REQUEST:
Count the lines in the records below that contain the string "kern", matching case exactly. Give only the number.

═══ MATERIAL TO PROCESS

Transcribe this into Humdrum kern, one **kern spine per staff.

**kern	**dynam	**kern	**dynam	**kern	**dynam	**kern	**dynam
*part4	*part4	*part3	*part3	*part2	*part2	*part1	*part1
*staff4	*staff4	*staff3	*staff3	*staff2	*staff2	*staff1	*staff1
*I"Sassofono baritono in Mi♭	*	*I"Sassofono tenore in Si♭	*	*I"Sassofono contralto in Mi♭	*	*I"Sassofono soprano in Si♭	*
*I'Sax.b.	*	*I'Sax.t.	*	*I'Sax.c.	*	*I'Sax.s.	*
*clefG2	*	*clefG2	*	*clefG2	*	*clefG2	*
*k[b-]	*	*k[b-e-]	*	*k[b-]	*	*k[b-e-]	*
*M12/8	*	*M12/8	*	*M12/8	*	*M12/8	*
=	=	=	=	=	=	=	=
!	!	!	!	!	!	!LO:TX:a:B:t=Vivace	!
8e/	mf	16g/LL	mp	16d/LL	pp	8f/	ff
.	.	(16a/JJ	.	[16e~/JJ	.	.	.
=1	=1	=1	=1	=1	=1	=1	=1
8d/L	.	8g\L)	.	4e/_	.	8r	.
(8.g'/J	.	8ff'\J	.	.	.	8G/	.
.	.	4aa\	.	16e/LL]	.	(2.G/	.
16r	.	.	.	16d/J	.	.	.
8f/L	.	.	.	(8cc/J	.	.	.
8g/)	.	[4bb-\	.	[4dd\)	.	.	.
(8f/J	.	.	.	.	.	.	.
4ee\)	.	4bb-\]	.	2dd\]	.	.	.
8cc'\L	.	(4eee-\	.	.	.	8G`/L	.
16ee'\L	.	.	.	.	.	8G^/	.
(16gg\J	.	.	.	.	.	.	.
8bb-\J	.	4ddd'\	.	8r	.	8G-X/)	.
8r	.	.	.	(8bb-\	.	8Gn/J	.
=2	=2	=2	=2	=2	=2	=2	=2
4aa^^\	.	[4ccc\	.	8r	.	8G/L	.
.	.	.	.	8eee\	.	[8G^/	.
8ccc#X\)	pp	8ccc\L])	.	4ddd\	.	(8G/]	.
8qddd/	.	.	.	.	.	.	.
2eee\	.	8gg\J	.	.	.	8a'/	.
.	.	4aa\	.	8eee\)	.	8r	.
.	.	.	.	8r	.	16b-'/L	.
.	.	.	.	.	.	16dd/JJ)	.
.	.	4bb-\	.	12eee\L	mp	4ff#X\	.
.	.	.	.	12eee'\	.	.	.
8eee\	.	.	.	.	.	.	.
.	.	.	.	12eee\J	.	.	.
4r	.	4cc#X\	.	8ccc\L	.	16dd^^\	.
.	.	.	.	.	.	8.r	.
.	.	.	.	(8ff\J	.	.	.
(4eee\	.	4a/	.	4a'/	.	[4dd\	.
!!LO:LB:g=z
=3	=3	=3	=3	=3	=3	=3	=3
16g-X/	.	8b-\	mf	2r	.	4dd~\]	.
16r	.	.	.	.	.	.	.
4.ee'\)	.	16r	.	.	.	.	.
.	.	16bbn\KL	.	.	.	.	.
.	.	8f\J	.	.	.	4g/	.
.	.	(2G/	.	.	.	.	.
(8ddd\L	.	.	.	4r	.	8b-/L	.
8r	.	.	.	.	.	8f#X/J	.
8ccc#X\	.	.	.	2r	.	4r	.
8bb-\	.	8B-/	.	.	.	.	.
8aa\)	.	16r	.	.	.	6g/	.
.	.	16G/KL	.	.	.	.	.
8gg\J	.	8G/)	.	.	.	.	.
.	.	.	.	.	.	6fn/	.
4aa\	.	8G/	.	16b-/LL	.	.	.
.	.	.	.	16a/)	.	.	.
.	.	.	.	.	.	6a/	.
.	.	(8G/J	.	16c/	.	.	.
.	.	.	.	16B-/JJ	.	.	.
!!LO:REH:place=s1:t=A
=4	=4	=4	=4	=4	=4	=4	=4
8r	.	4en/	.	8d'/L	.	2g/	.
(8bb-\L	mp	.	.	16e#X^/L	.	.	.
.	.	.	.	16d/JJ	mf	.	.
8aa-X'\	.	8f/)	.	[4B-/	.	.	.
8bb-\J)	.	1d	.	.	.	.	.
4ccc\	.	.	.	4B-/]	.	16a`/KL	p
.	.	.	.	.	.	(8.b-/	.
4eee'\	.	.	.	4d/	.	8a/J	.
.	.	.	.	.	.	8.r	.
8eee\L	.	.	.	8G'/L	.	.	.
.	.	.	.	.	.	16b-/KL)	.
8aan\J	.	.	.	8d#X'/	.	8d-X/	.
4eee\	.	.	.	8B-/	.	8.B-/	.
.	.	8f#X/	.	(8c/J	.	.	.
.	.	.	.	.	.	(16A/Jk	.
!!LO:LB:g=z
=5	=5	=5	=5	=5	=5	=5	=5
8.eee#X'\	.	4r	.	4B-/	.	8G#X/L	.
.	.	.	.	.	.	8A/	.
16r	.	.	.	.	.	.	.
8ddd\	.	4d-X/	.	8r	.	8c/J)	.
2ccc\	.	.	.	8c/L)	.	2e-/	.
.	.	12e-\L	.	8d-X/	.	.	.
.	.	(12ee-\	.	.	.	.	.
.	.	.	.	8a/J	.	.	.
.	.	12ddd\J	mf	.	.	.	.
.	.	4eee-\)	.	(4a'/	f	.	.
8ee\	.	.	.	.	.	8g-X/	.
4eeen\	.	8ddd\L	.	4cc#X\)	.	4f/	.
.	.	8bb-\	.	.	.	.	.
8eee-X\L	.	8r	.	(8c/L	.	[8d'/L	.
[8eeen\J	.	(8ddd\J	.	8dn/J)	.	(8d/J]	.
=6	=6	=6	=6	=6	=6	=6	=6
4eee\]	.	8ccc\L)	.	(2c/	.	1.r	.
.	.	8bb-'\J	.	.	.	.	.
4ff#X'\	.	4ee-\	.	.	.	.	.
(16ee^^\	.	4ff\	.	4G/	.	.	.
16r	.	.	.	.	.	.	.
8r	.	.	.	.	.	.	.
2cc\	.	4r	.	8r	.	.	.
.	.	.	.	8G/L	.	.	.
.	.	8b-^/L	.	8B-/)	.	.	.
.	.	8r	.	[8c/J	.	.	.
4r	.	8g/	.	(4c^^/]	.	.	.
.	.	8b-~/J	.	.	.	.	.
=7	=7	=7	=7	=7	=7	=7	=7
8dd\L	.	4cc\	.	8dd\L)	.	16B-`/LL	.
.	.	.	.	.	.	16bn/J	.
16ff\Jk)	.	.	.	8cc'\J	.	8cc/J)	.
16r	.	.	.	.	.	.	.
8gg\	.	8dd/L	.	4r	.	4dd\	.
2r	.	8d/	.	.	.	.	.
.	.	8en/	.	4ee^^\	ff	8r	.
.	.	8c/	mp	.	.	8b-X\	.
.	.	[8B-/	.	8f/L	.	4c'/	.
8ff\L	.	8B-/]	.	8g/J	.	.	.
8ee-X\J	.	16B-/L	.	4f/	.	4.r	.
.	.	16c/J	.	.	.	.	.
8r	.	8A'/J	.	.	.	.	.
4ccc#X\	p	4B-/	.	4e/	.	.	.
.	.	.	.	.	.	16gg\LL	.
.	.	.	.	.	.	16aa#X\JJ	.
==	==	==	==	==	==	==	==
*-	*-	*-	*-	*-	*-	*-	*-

══════

THE RESPONSE:
2